Which lines in the data below contain the string "left"? Show each one.

(Stored items)

= Beginning of Section =

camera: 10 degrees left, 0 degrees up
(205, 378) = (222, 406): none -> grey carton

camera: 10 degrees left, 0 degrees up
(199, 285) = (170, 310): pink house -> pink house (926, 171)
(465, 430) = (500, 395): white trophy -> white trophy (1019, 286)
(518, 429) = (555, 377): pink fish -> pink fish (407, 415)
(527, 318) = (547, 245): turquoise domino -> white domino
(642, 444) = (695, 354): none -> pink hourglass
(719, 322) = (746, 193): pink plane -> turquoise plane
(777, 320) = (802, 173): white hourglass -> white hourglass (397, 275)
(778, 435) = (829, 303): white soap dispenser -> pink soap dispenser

= End of Section =
= Beginning of Section =

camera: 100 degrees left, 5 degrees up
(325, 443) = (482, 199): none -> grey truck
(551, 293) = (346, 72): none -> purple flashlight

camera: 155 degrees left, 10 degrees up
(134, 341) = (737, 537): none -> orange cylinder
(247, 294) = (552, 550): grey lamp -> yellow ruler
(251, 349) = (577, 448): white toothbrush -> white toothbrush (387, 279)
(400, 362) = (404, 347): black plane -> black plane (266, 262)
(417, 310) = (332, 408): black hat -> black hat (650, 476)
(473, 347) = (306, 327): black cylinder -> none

= End of Section =
= Beginning of Section =

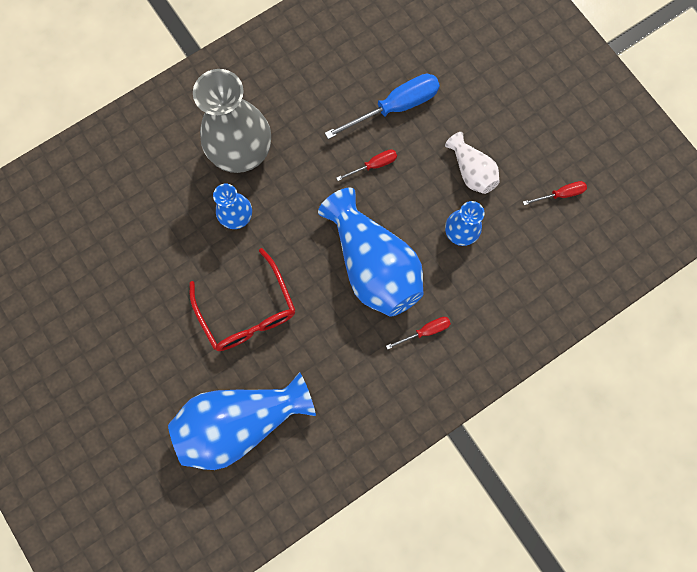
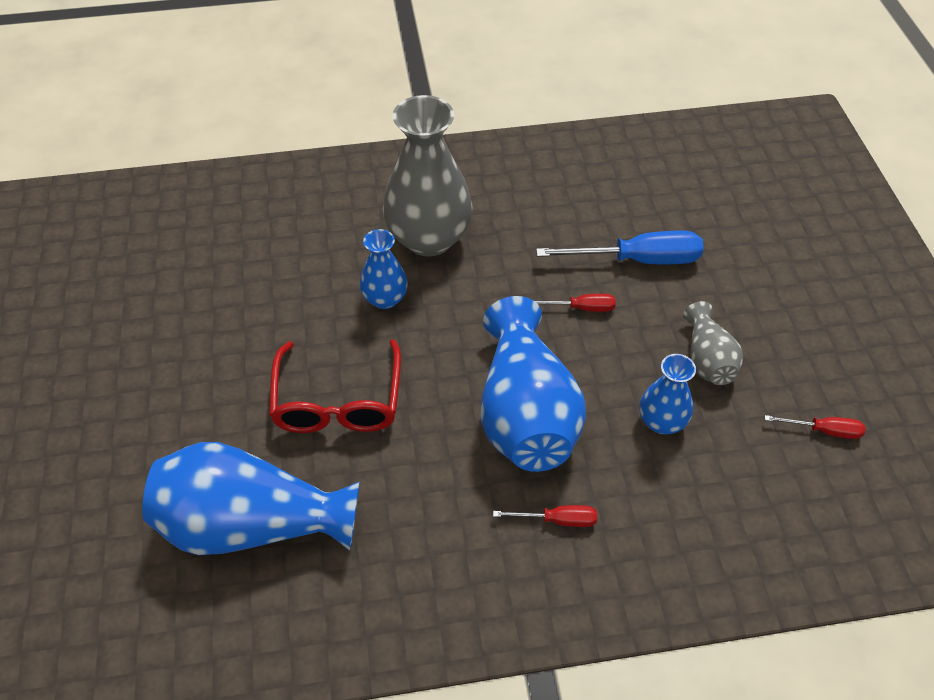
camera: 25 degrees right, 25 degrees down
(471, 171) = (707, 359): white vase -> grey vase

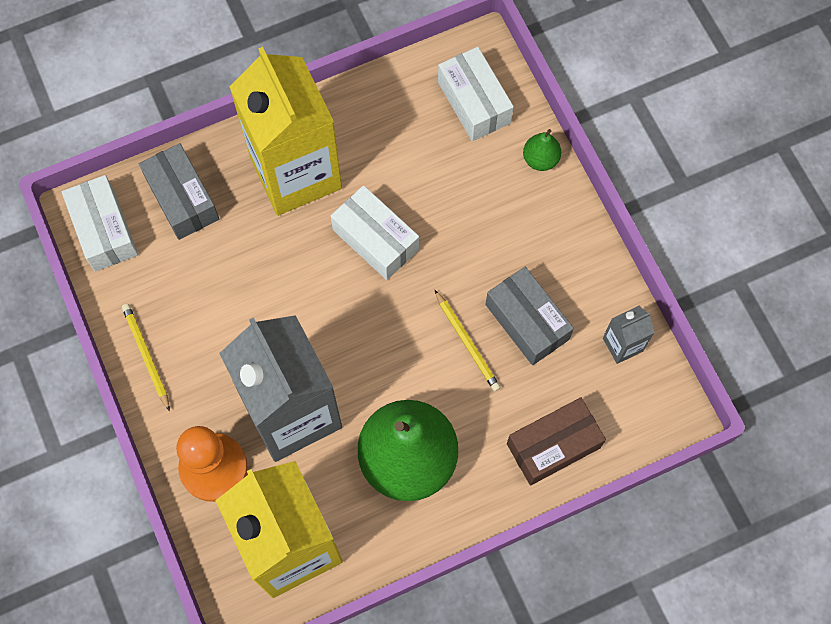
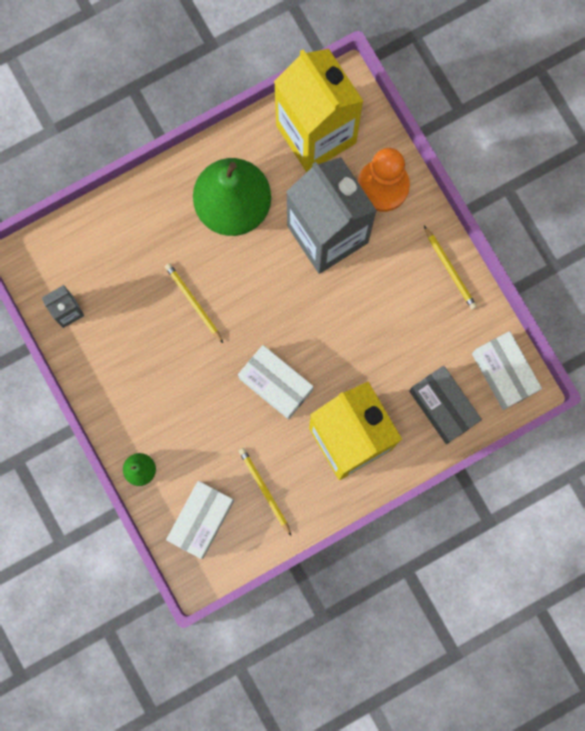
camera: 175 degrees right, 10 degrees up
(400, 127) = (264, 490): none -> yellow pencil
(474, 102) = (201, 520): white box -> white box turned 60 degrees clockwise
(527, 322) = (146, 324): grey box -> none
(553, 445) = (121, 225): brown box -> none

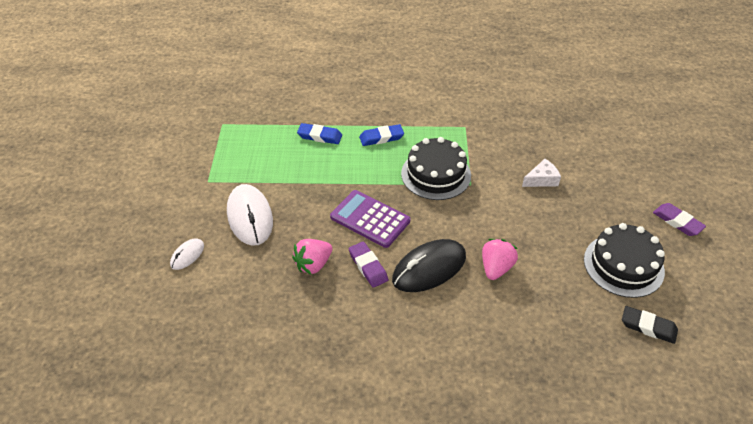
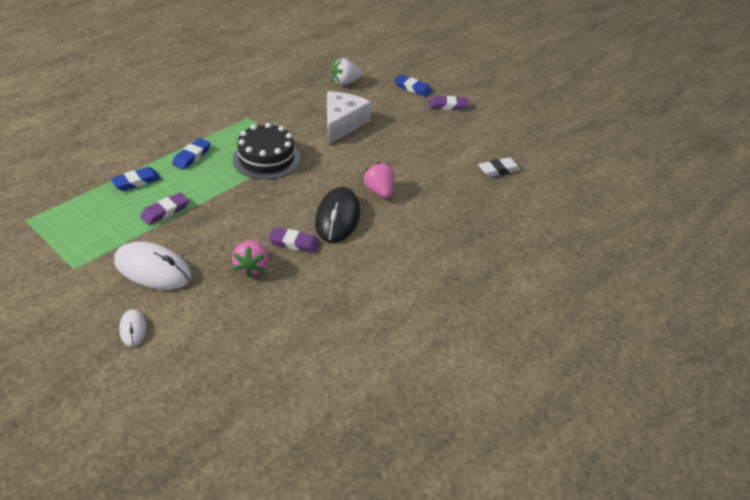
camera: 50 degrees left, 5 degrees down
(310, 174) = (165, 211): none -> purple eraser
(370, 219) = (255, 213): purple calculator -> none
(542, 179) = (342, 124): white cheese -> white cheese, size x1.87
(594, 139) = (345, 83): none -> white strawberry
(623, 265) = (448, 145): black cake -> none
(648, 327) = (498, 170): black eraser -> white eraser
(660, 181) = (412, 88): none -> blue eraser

= End of Section =

- SOLUTION BELOW -
camera: 10 degrees left, 0 degrees up
camera: 10 degrees left, 0 degrees up
camera: 100 degrees left, 5 degrees up
camera: 155 degrees left, 10 degrees up
camera: 50 degrees left, 5 degrees down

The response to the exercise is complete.